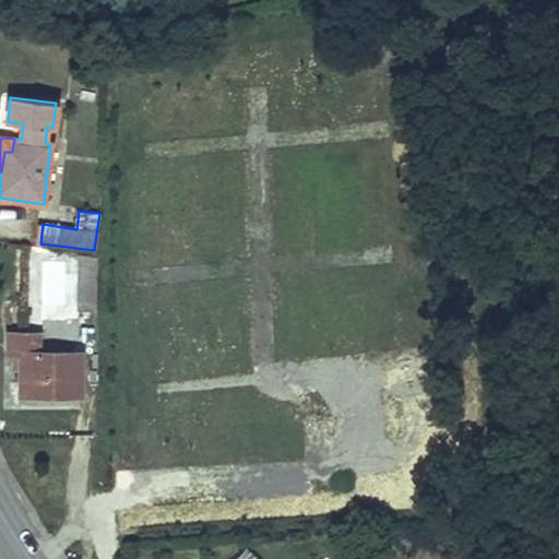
[(78,309),(95,309),(96,256),(79,256),(78,309)]
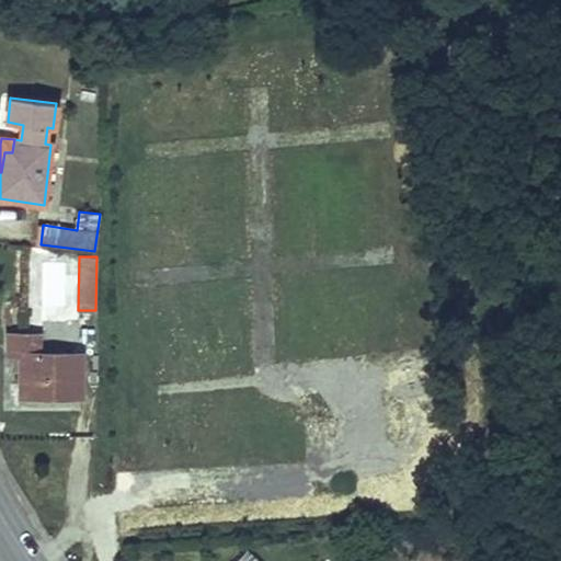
[(22,396),(79,396),(80,354),(38,354),(38,334),(8,334),(8,354),(22,354),(22,396)]
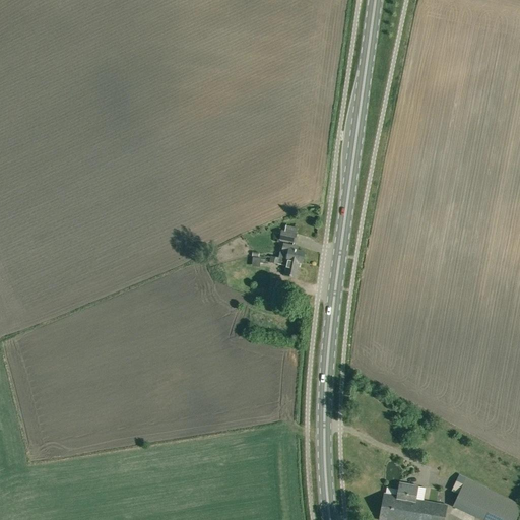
[(284,226),(283,231),(281,231),(279,240),(295,243),(297,234),(296,234),(297,229),(284,226)]
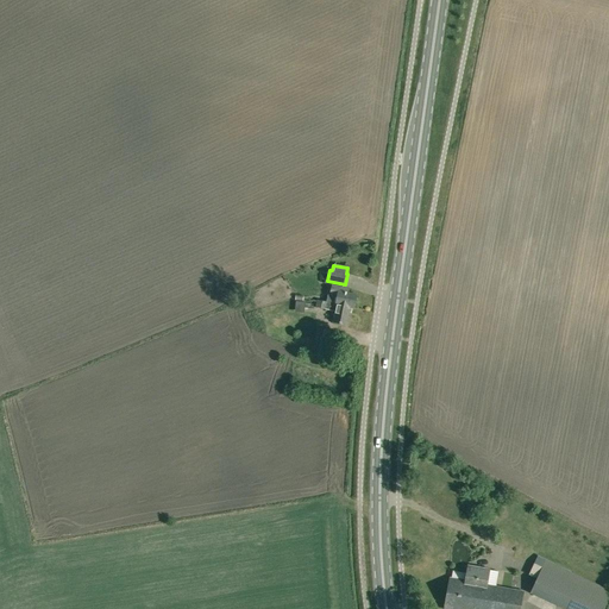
[(350,307),(355,308),(357,295),(343,293),(344,288),(332,286),(330,296),(337,297),(336,303),(350,307)]
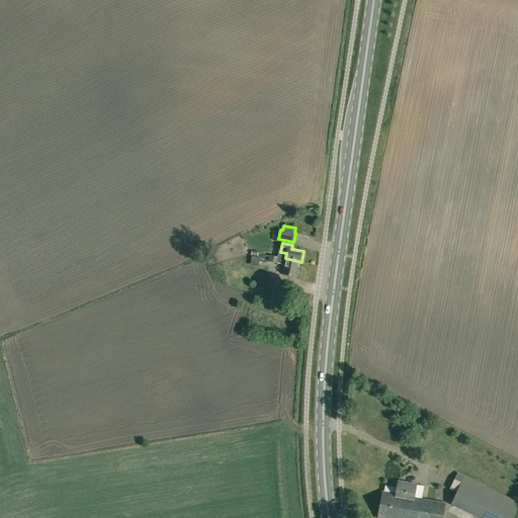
[(297,261),(285,258),(285,259),(270,255),(269,262),(285,265),(283,274),(294,276),(297,261)]
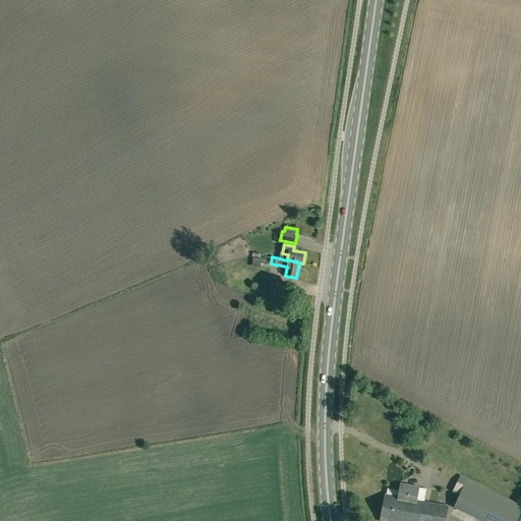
[(278,282),(277,284),(271,282),(268,298),(272,299),(271,306),(286,309),(291,285),(278,282)]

■ ■ ■ ■

- [Assignment] Repeat the entries faithfully. Any picture gets left out.

- [Task answer]
[(78,309),(95,309),(96,256),(79,256),(78,309)]
[(22,396),(79,396),(80,354),(38,354),(38,334),(8,334),(8,354),(22,354),(22,396)]
[(284,226),(283,231),(281,231),(279,240),(295,243),(297,234),(296,234),(297,229),(284,226)]
[(350,307),(355,308),(357,295),(343,293),(344,288),(332,286),(330,296),(337,297),(336,303),(350,307)]
[(297,261),(285,258),(285,259),(270,255),(269,262),(285,265),(283,274),(294,276),(297,261)]
[(278,282),(277,284),(271,282),(268,298),(272,299),(271,306),(286,309),(291,285),(278,282)]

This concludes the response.